### Directions for this task
The entries that follow include a run beginning at the line with "camera: 15 degrees left, 10 degrees down" and ending at the line with "yellow hammer [756,305,853,454]"; restate that run word for word and leave the rest out.

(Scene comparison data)

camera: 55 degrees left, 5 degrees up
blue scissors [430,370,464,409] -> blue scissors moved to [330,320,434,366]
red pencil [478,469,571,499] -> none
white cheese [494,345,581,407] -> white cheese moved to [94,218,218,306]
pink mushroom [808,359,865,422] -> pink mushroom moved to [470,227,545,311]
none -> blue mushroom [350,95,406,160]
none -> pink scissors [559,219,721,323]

* * *

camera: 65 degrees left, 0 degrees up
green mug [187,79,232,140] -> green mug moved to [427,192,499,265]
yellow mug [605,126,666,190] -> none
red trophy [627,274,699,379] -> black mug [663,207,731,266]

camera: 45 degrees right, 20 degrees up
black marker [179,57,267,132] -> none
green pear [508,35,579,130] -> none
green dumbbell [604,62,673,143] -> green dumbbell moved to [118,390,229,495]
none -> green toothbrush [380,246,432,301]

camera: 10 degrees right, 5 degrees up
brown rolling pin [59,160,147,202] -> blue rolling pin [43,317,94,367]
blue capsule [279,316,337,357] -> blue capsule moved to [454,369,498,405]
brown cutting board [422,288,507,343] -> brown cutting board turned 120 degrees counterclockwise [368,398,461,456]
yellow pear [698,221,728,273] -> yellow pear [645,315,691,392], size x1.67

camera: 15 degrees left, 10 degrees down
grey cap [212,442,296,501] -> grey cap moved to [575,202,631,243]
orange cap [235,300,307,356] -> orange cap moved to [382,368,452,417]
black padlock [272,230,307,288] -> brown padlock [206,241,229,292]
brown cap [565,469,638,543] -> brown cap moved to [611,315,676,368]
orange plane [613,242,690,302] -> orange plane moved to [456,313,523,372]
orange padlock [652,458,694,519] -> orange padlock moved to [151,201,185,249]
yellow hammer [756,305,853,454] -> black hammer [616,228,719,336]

### Exercise solution
camera: 15 degrees left, 10 degrees down
grey cap [212,442,296,501] -> grey cap moved to [575,202,631,243]
orange cap [235,300,307,356] -> orange cap moved to [382,368,452,417]
black padlock [272,230,307,288] -> brown padlock [206,241,229,292]
brown cap [565,469,638,543] -> brown cap moved to [611,315,676,368]
orange plane [613,242,690,302] -> orange plane moved to [456,313,523,372]
orange padlock [652,458,694,519] -> orange padlock moved to [151,201,185,249]
yellow hammer [756,305,853,454] -> black hammer [616,228,719,336]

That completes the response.